### What the task asks
Take the records below and set down exactly the lines from the one with "green diamond at (206, 198): moved 8 px down" to the one with "pink rectangle: moved", ends included; do not copy the pictures.

### Dataset excerpts

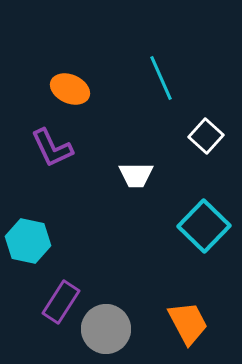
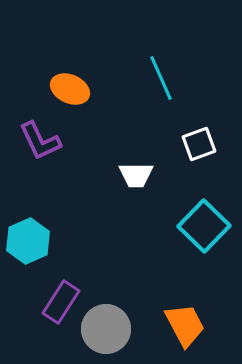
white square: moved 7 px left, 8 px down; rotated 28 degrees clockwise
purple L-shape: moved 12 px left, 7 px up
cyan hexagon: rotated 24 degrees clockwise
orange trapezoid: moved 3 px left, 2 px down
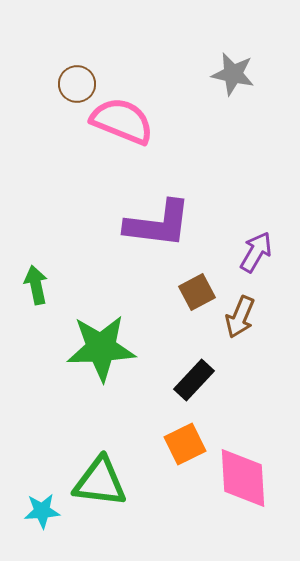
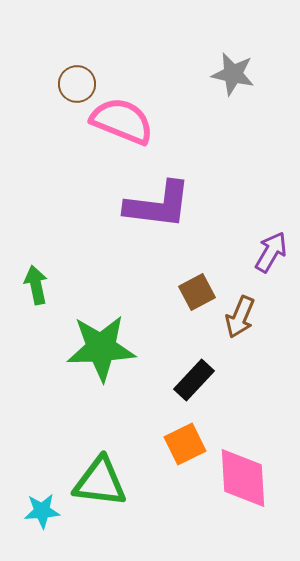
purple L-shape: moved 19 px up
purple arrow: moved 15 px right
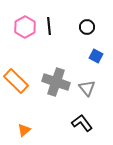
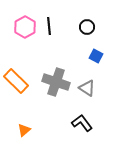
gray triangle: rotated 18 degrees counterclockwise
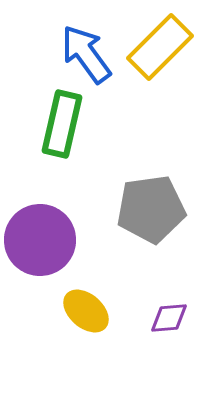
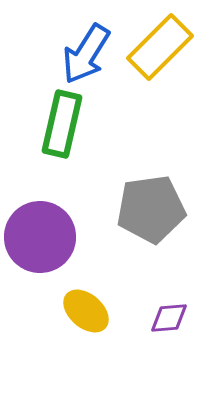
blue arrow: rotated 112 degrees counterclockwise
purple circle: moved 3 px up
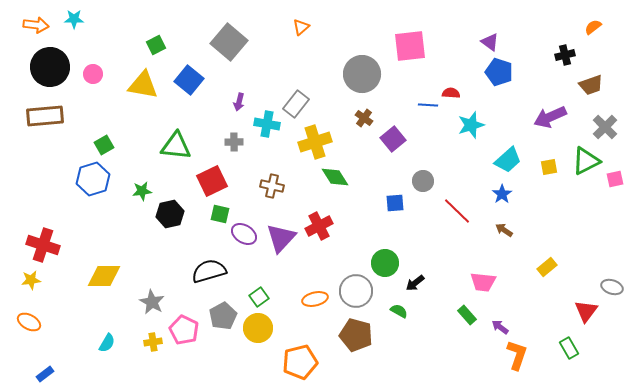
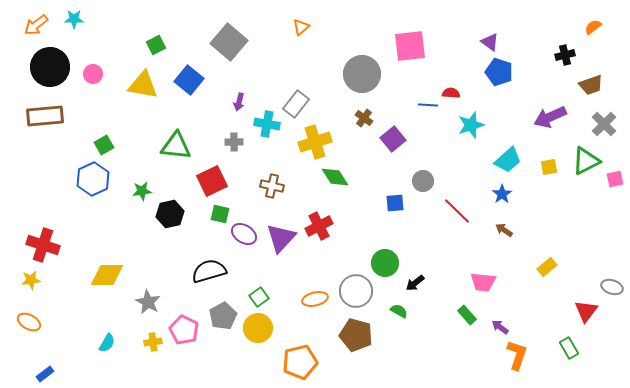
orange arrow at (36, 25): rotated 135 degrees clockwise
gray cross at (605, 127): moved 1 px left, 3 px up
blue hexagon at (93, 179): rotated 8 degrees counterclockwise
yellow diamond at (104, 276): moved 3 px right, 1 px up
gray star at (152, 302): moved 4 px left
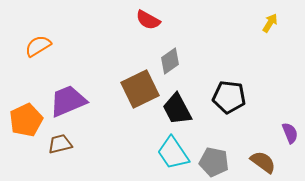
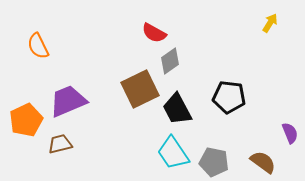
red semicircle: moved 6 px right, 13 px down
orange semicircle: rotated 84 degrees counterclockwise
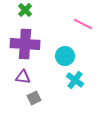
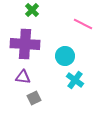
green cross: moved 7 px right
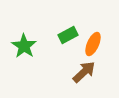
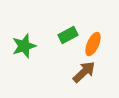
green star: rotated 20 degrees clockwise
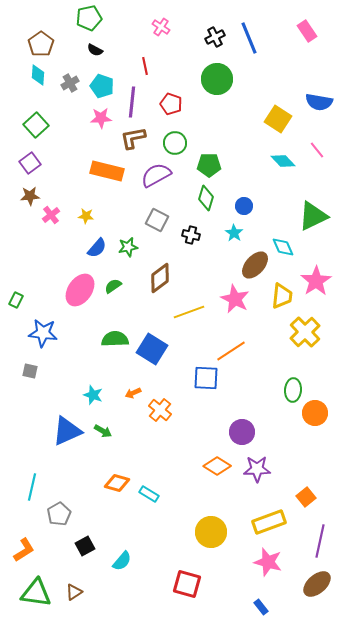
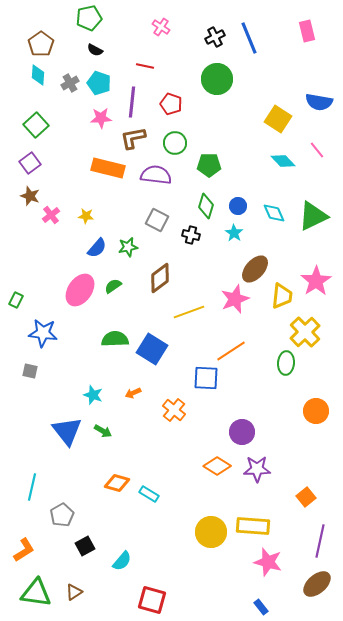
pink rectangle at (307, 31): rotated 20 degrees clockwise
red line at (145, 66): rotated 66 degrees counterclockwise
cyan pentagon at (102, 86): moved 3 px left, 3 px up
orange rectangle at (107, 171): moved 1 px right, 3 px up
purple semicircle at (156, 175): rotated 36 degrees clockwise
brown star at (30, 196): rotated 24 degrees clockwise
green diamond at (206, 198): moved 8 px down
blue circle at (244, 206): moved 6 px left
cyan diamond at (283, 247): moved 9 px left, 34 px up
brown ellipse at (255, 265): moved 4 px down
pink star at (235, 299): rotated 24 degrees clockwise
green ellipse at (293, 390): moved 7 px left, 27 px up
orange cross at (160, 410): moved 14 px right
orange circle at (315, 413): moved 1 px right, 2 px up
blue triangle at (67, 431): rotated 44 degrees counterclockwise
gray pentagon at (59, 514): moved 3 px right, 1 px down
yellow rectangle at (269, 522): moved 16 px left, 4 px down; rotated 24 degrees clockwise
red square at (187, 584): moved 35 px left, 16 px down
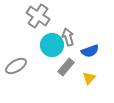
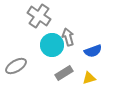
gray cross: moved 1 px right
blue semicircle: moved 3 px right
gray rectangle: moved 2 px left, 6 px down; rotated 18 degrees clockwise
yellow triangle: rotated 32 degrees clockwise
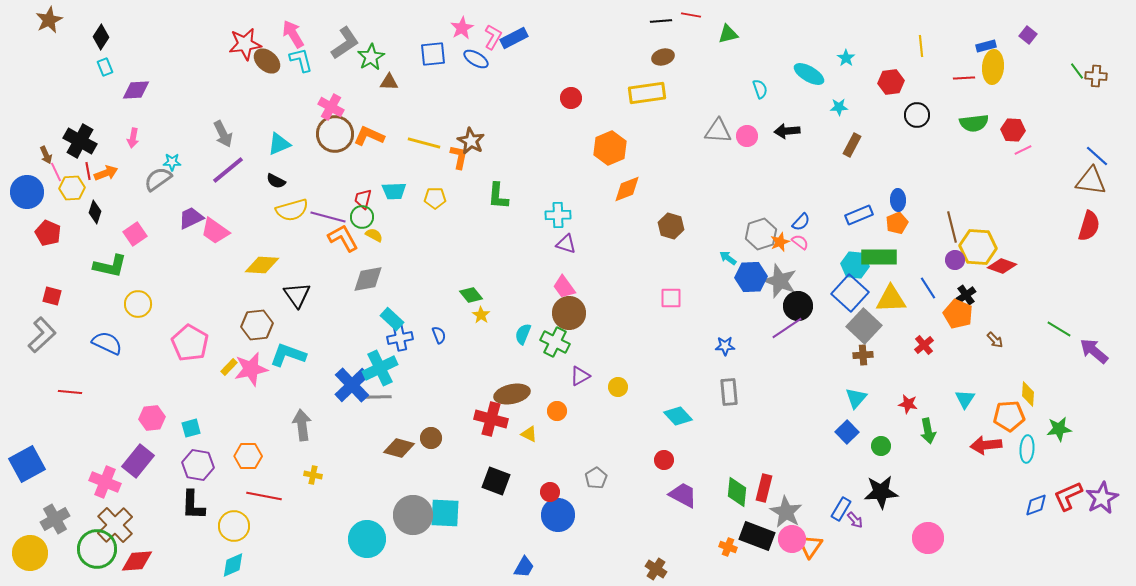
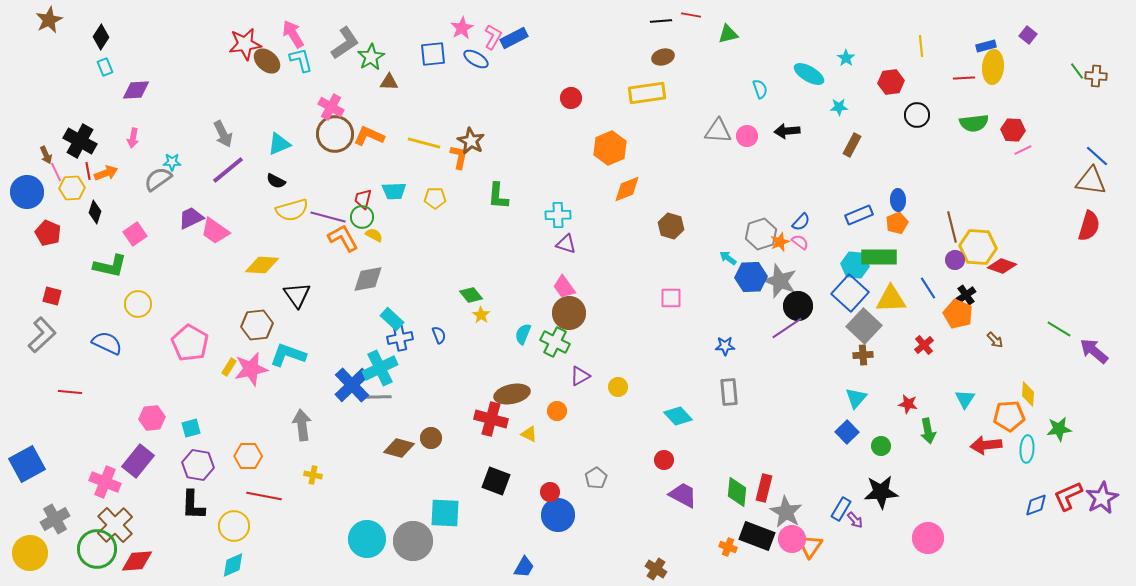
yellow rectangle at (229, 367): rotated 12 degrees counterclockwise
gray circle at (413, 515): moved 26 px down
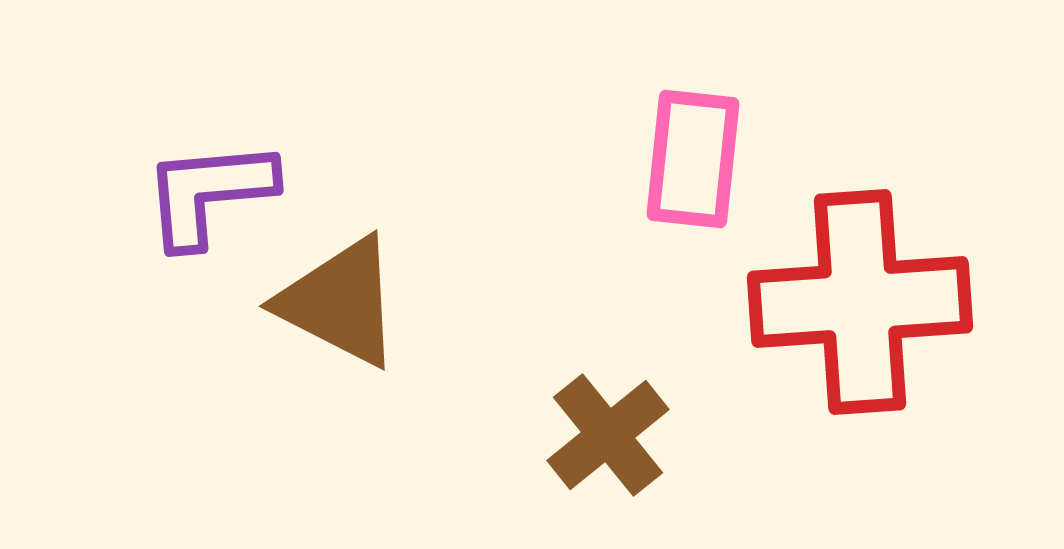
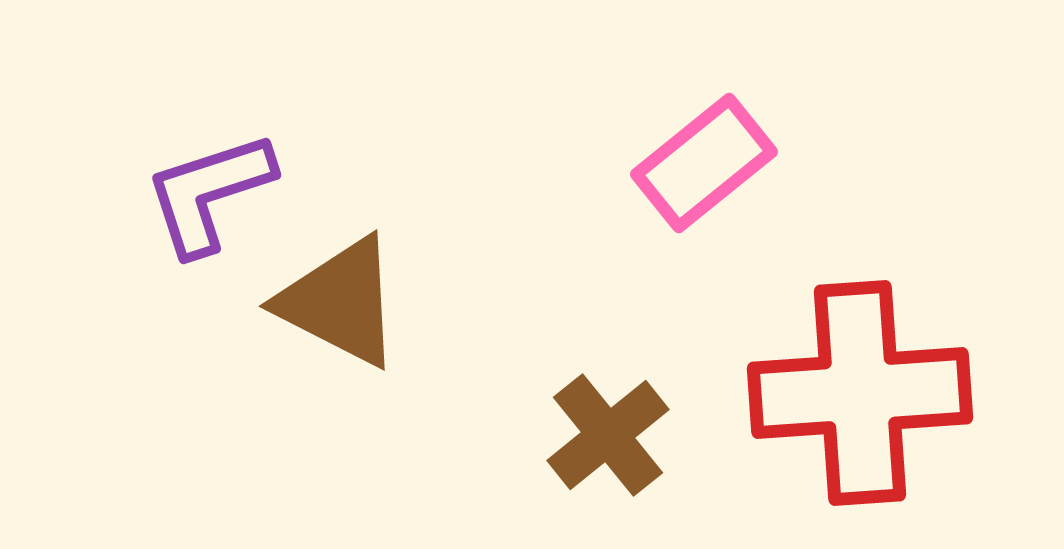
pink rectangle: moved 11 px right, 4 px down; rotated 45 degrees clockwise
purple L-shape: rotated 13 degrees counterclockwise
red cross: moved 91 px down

### Your response
green diamond at (206, 198): moved 8 px down
blue circle at (244, 206): moved 6 px left
cyan diamond at (283, 247): moved 9 px left, 34 px up
brown ellipse at (255, 265): moved 4 px down
pink star at (235, 299): rotated 24 degrees clockwise
green ellipse at (293, 390): moved 7 px left, 27 px up
orange cross at (160, 410): moved 14 px right
orange circle at (315, 413): moved 1 px right, 2 px up
blue triangle at (67, 431): rotated 44 degrees counterclockwise
gray pentagon at (59, 514): moved 3 px right, 1 px down
yellow rectangle at (269, 522): moved 16 px left, 4 px down; rotated 24 degrees clockwise
red square at (187, 584): moved 35 px left, 16 px down
gray cross: moved 1 px right
blue semicircle: moved 3 px right
gray rectangle: moved 2 px left, 6 px down; rotated 18 degrees clockwise
yellow triangle: rotated 32 degrees clockwise
yellow rectangle at (229, 367): rotated 12 degrees counterclockwise
gray circle at (413, 515): moved 26 px down
pink rectangle: moved 11 px right, 4 px down; rotated 45 degrees clockwise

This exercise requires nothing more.